#### What to do
Reproduce the data below in full and exclude every picture.

#### Provided data
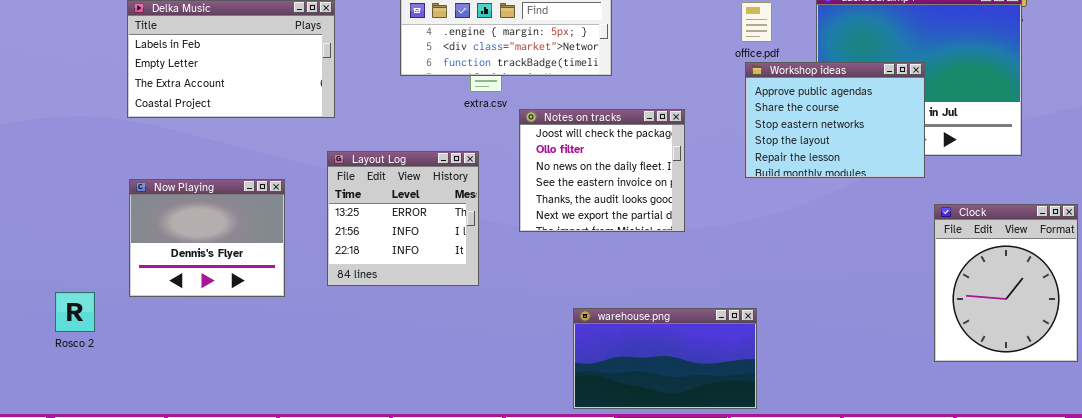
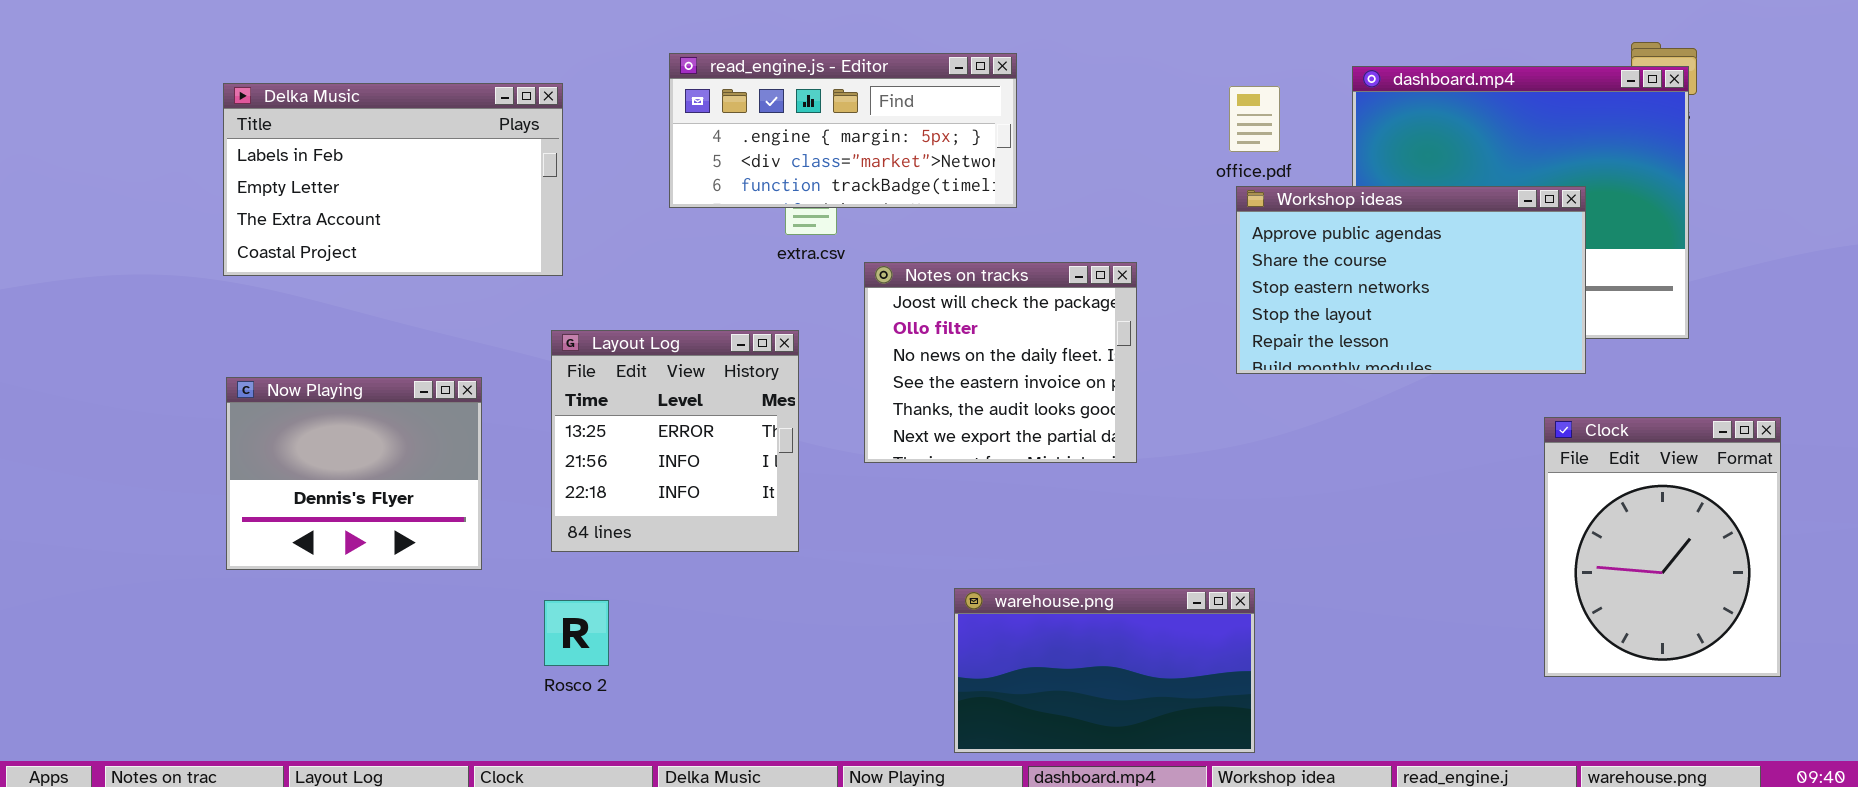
Workshop ideas: [745,62,925,178] -> [1236,186,1586,374], resized
Rosco 2: [55,292,95,332] -> [544,600,609,666], moved

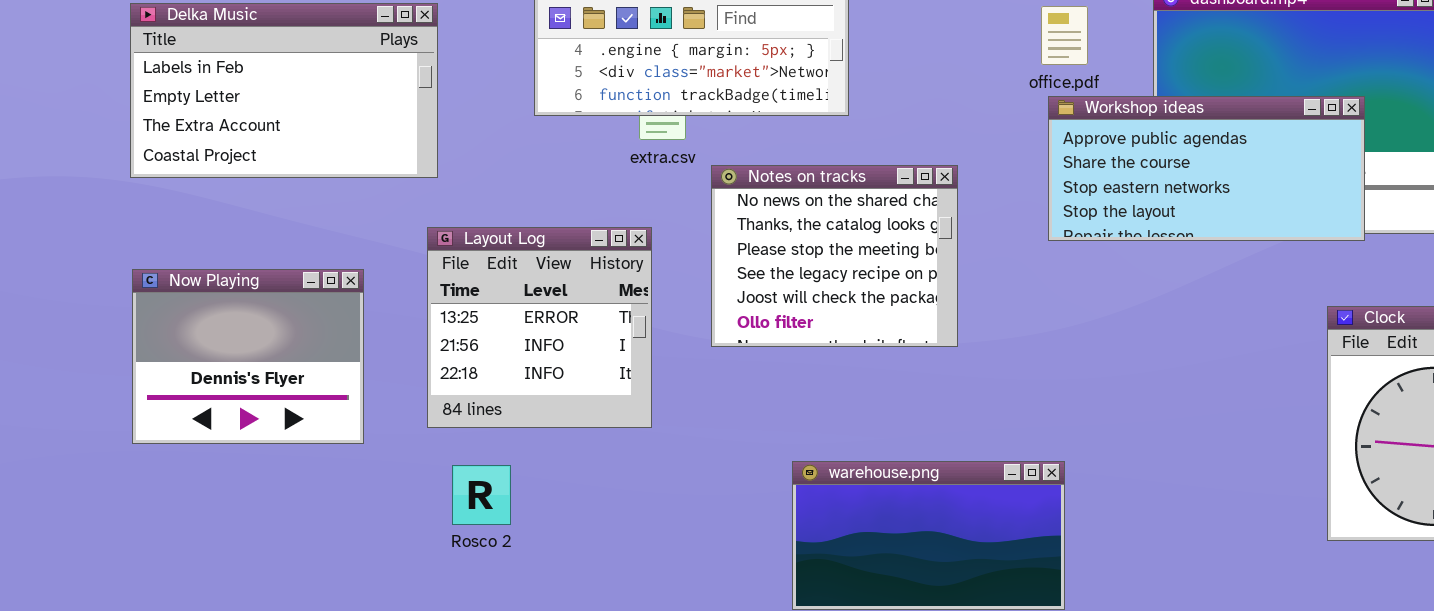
Workshop ideas: [1236,186,1586,374] -> [1048,96,1365,241], resized
Notes on tracks: [864,262,1137,463] -> [711,165,958,347], scrolled up 4 rows
Rosco 2: [544,600,609,666] -> [452,465,511,525], moved

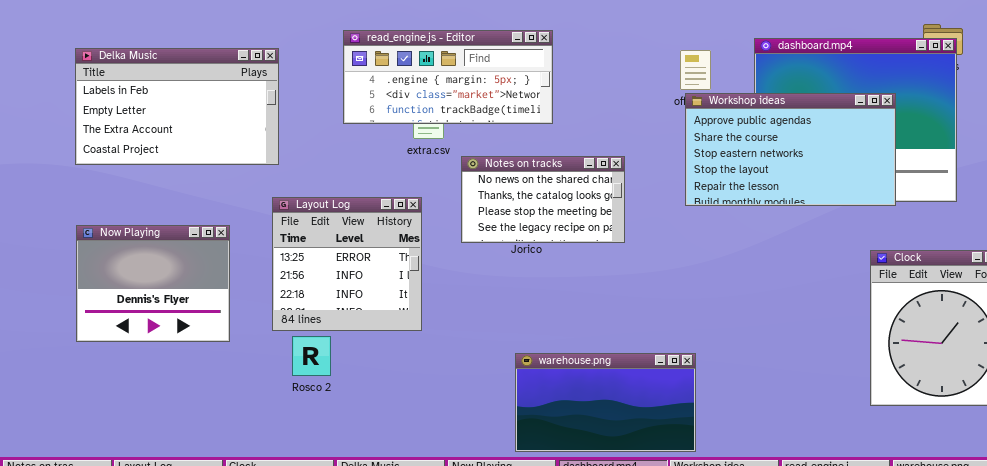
Workshop ideas: [1048,96,1365,241] -> [685,93,896,206], resized
Notes on tracks: [711,165,958,347] -> [461,156,625,243], resized
Rosco 2: [452,465,511,525] -> [292,336,331,376], moved

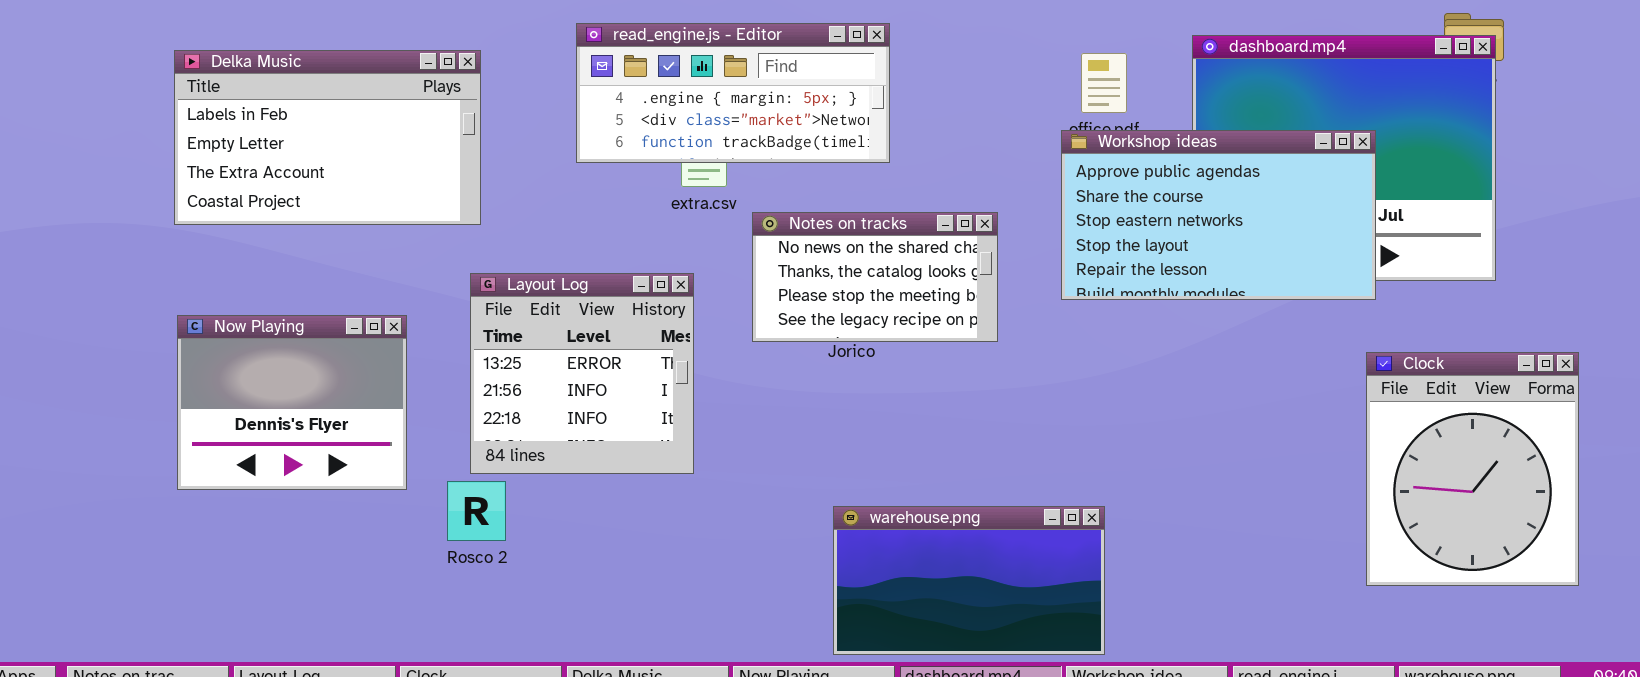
Workshop ideas: [685,93,896,206] -> [1061,130,1376,300], moved
Rosco 2: [292,336,331,376] -> [447,481,506,541], moved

#### Exercise output
Workshop ideas: [745,62,925,178] -> [1236,186,1586,374], resized
Rosco 2: [55,292,95,332] -> [544,600,609,666], moved

Workshop ideas: [1236,186,1586,374] -> [1048,96,1365,241], resized
Notes on tracks: [864,262,1137,463] -> [711,165,958,347], scrolled up 4 rows
Rosco 2: [544,600,609,666] -> [452,465,511,525], moved

Workshop ideas: [1048,96,1365,241] -> [685,93,896,206], resized
Notes on tracks: [711,165,958,347] -> [461,156,625,243], resized
Rosco 2: [452,465,511,525] -> [292,336,331,376], moved

Workshop ideas: [685,93,896,206] -> [1061,130,1376,300], moved
Rosco 2: [292,336,331,376] -> [447,481,506,541], moved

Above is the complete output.